» Before and after coordinates:
○ ○ ○ ○

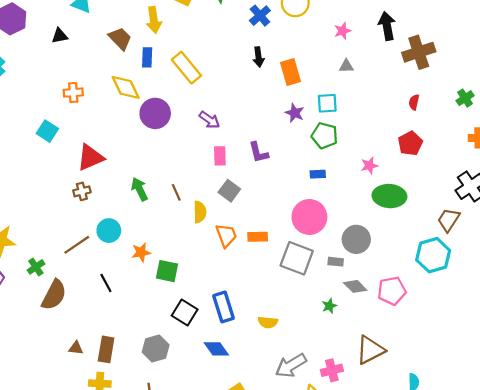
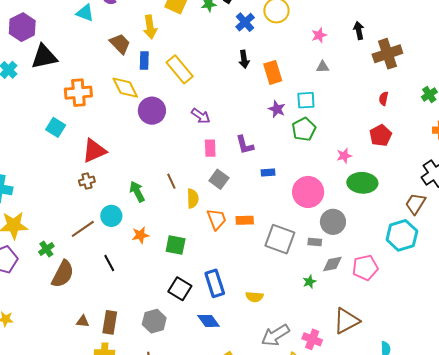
black arrow: (387, 26) -> (359, 31), size x0.7
black triangle: (60, 36) -> (44, 57), moved, size x1.8
orange cross: (73, 93) -> (78, 93), size x1.5
green pentagon: (325, 136) -> (304, 129), turned 30
blue rectangle: (318, 174) -> (268, 173), moved
green arrow: (140, 189) -> (137, 192), moved
pink circle: (309, 217) -> (308, 192), moved
green square: (167, 271) -> (176, 245), moved
gray diamond: (355, 286) -> (332, 264), turned -55
pink cross: (332, 370) -> (312, 339), turned 36

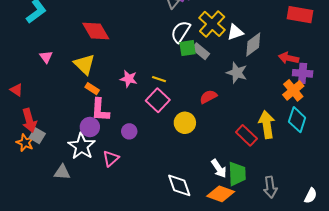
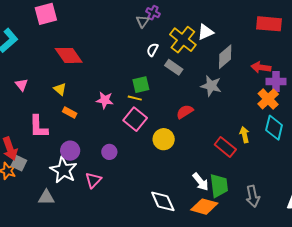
white semicircle: (181, 32) -> (152, 50), size x0.6
white triangle: (235, 32) -> (205, 32), moved
green square: (188, 48) -> (141, 85), moved
yellow triangle: (84, 64) -> (60, 89), size x0.6
pink L-shape: (100, 110) -> (38, 127), moved
yellow arrow: (267, 125) -> (244, 135), size x0.6

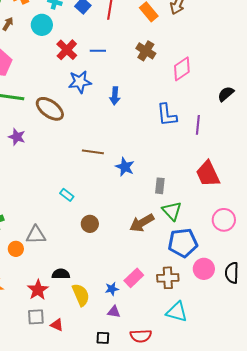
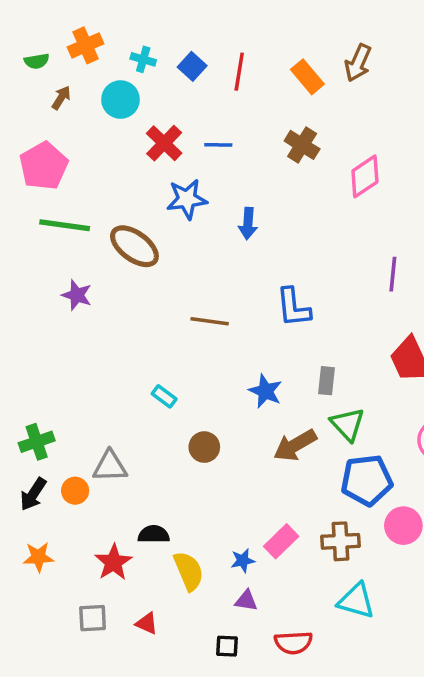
blue L-shape: (167, 115) -> (293, 307), moved
blue star: (125, 167) -> (265, 391), moved
gray square: (36, 317) -> (93, 618), moved

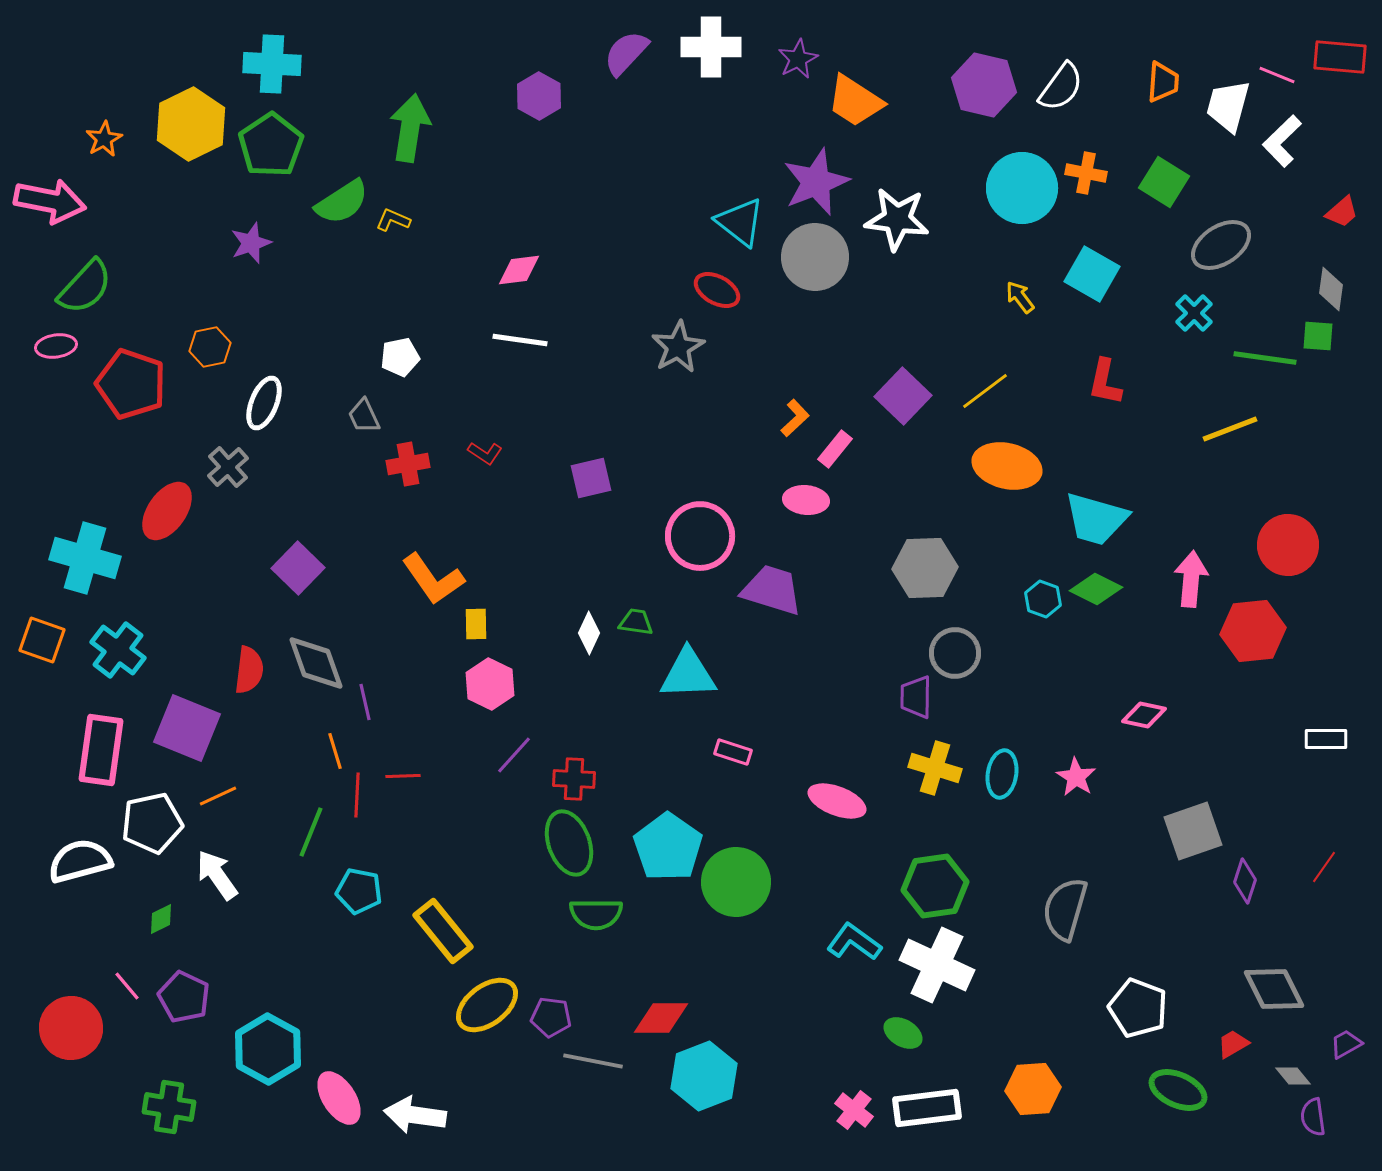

○ ○ ○ ○

» THE TASK:
Check the entries above for the word "triangle" and copy every line where it turns up.

» SOLUTION FOR THIS TASK:
black triangle: (60, 36) -> (44, 57), moved, size x1.8
white triangle: (235, 32) -> (205, 32), moved
yellow triangle: (84, 64) -> (60, 89), size x0.6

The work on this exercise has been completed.